WHAT YOU SHOULD DO:
With the pictures excluded, retype the records that follow exactly.

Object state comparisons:
*** Begin section ***

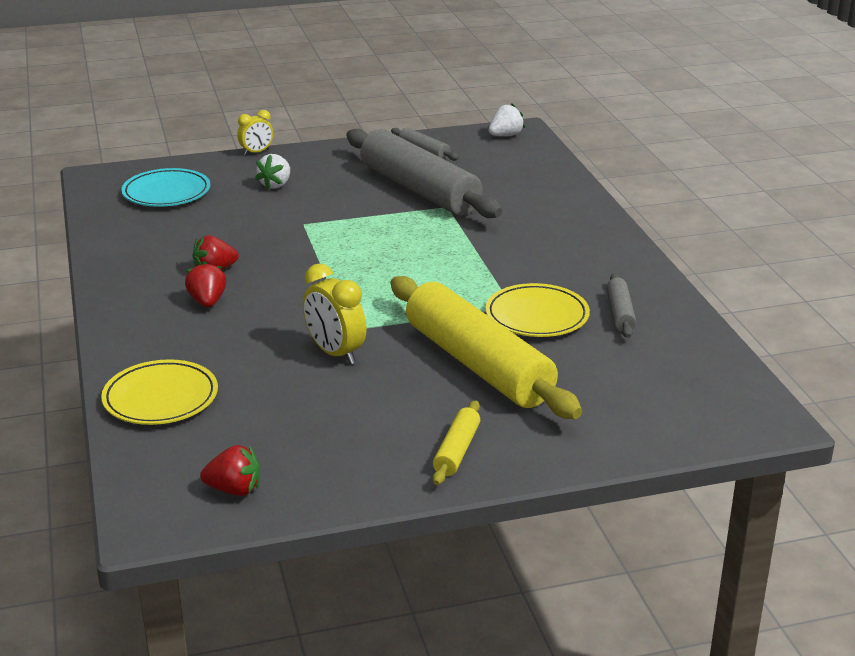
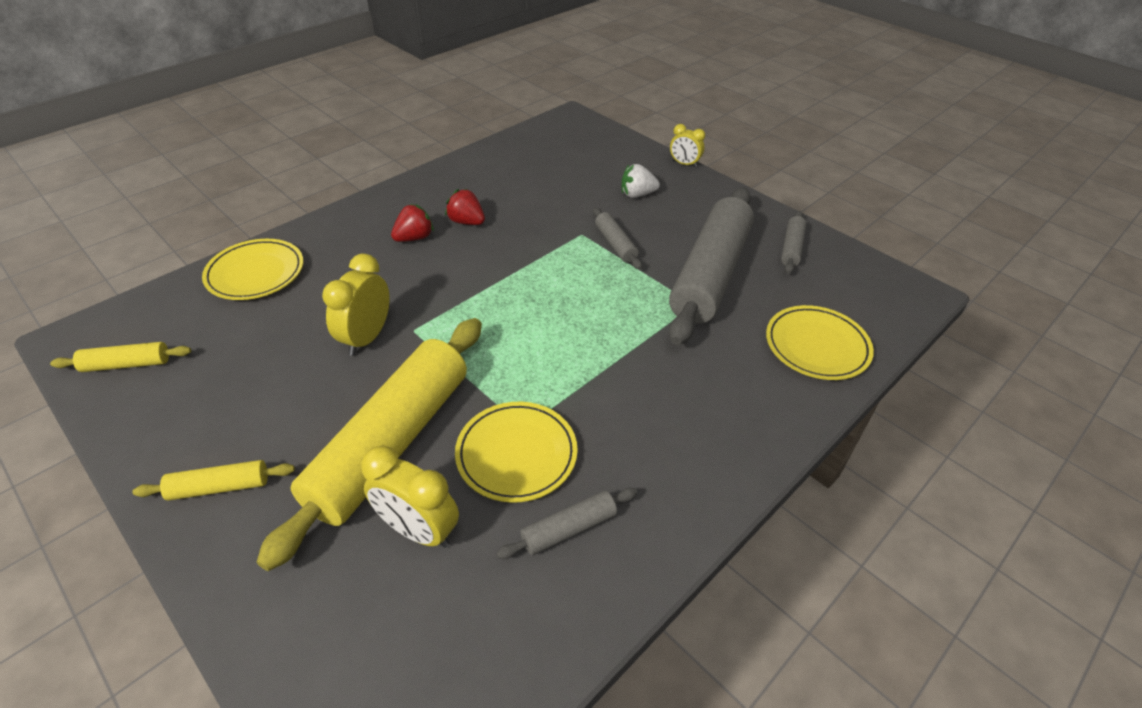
camera: 60 degrees right, 15 degrees up
(166, 193) = (573, 153): turquoise plate -> none
(234, 490) = (127, 364): red strawberry -> yellow rolling pin
(335, 214) = (615, 244): none -> grey rolling pin
(505, 135) = (892, 287): white strawberry -> none
(536, 180) = (816, 346): none -> yellow plate
(575, 369) = (418, 530): none -> yellow clock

*** End section ***

ANSWER SPACE:
camera: 60 degrees right, 15 degrees up
(166, 193) = (573, 153): turquoise plate -> none
(234, 490) = (127, 364): red strawberry -> yellow rolling pin
(335, 214) = (615, 244): none -> grey rolling pin
(505, 135) = (892, 287): white strawberry -> none
(536, 180) = (816, 346): none -> yellow plate
(575, 369) = (418, 530): none -> yellow clock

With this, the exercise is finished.